- **EXERCISE DESCRIPTION**: Images aside, the whole listing should be written out word for word.

-------

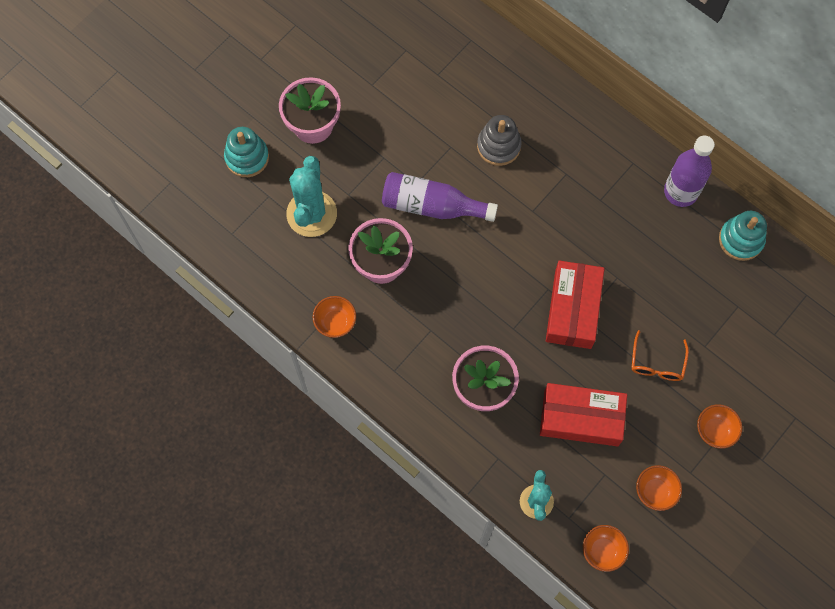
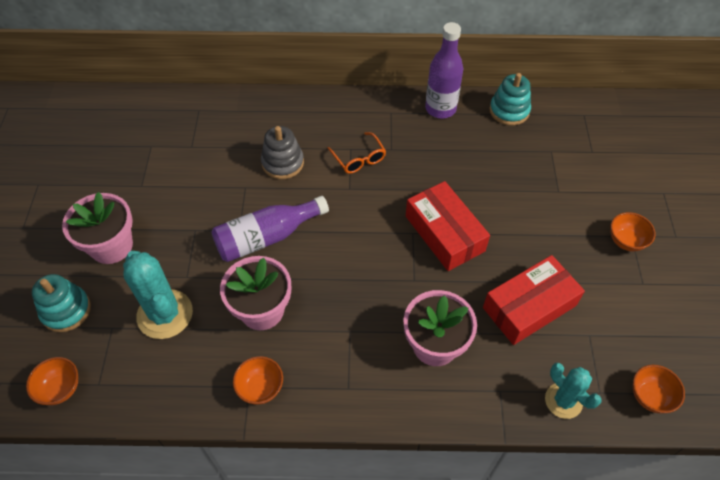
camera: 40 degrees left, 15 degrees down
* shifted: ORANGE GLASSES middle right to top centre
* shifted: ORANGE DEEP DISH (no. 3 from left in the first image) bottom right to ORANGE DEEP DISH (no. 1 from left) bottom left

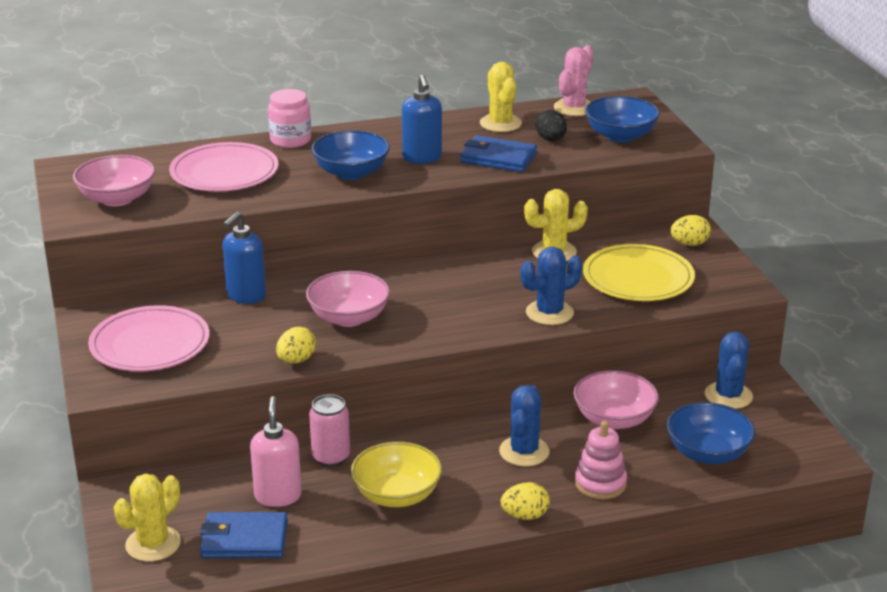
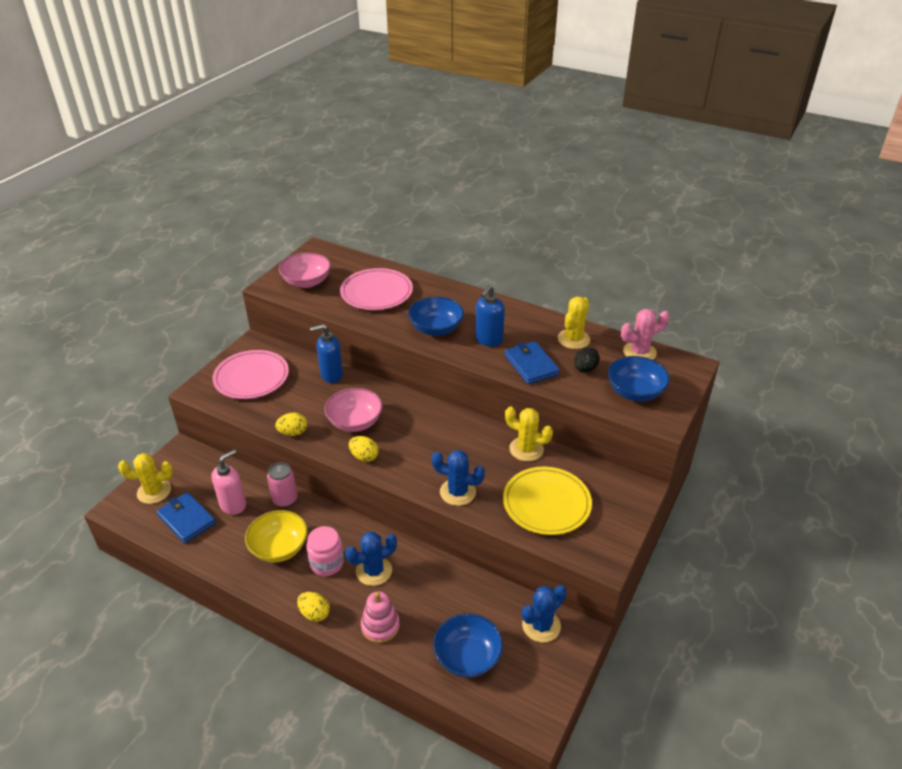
camera: 45 degrees right, 10 degrees up
* gone: PINK DEEP DISH (no. 3 from left) bottom right
* shifted: PINK JAR top left to bottom centre
* shifted: YELLOW EGG SHAPE (no. 3 from left) middle right to centre

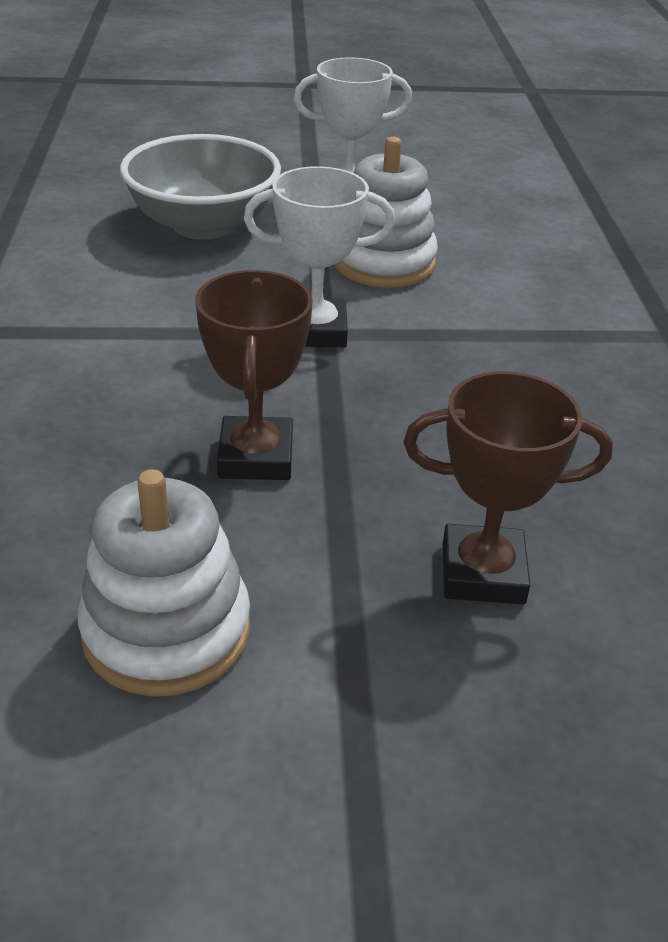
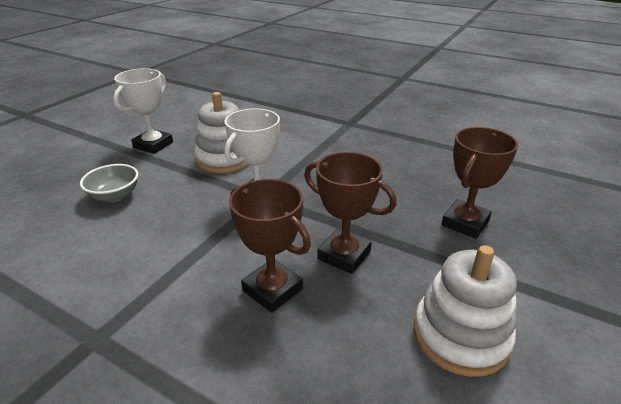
camera: 55 degrees left, 5 degrees down
* new: BROWN TROPHY (no. 1 from left) centre
* scaled: ASH-GREY DEEP DISH top left = middle left x0.54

-------

- **RESPONSE TO THIS TASK**:
camera: 40 degrees left, 15 degrees down
* shifted: ORANGE GLASSES middle right to top centre
* shifted: ORANGE DEEP DISH (no. 3 from left in the first image) bottom right to ORANGE DEEP DISH (no. 1 from left) bottom left

camera: 45 degrees right, 10 degrees up
* gone: PINK DEEP DISH (no. 3 from left) bottom right
* shifted: PINK JAR top left to bottom centre
* shifted: YELLOW EGG SHAPE (no. 3 from left) middle right to centre

camera: 55 degrees left, 5 degrees down
* new: BROWN TROPHY (no. 1 from left) centre
* scaled: ASH-GREY DEEP DISH top left = middle left x0.54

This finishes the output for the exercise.